### PROVIDED DATA
▽

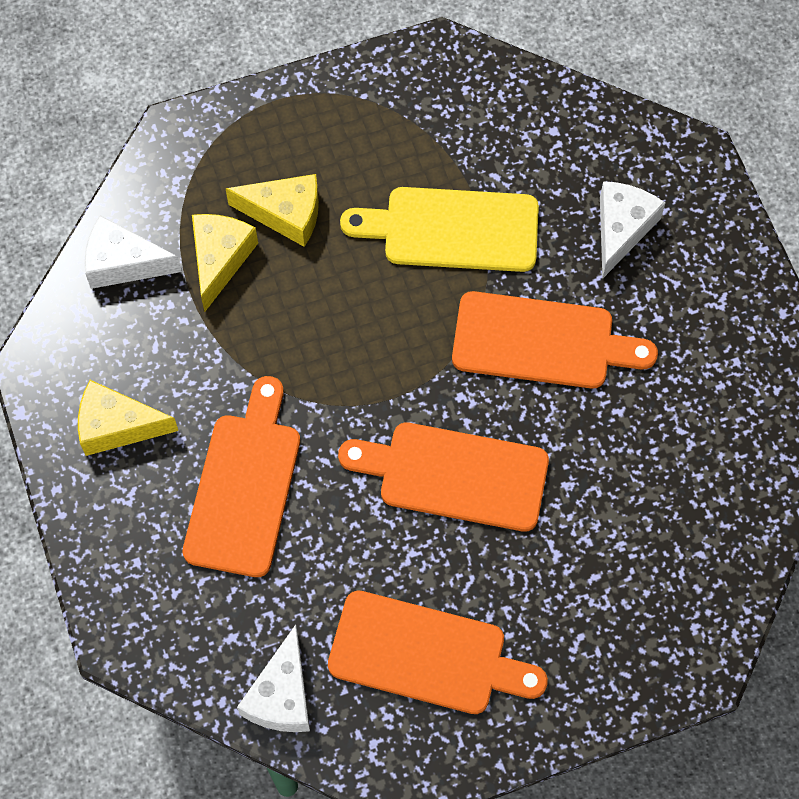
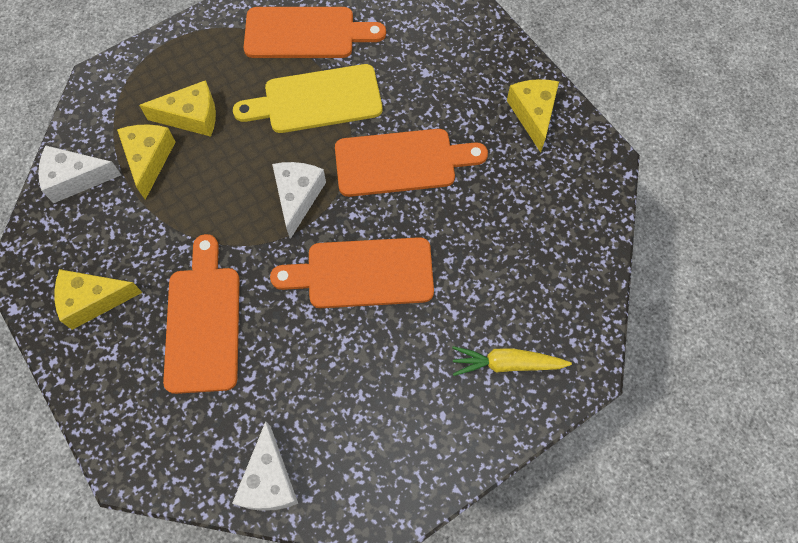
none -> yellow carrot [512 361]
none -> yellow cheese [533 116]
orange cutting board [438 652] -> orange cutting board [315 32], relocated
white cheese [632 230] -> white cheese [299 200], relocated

△

### TASK
Exact copy, no pictures: please print the data above once more.

### TASK ANSWER
none -> yellow carrot [512 361]
none -> yellow cheese [533 116]
orange cutting board [438 652] -> orange cutting board [315 32], relocated
white cheese [632 230] -> white cheese [299 200], relocated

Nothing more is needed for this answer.